= Your instructions =
Gather the lines from the material that contain "change".

[Supplied records — start]

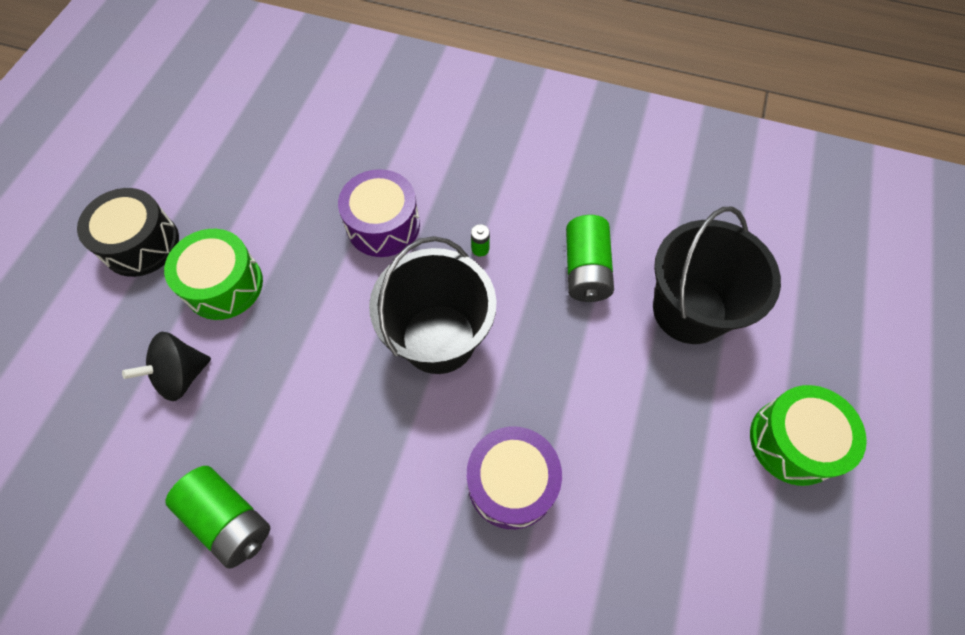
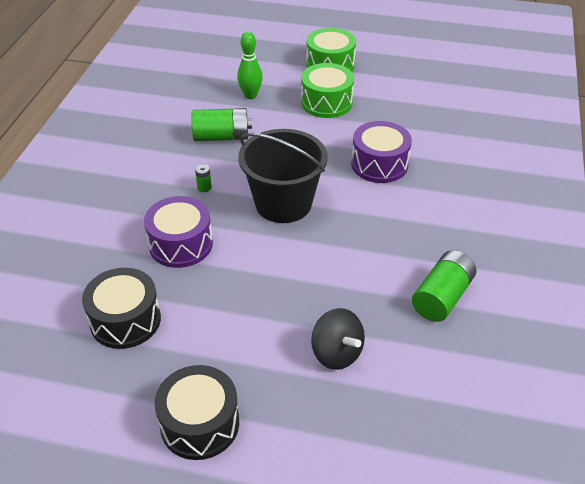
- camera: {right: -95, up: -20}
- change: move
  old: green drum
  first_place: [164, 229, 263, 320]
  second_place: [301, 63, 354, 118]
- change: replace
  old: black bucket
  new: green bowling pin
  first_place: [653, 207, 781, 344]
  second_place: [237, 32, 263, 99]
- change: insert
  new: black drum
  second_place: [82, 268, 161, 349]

[Supplied records — finish]

= Result =
- change: move
- change: replace
- change: insert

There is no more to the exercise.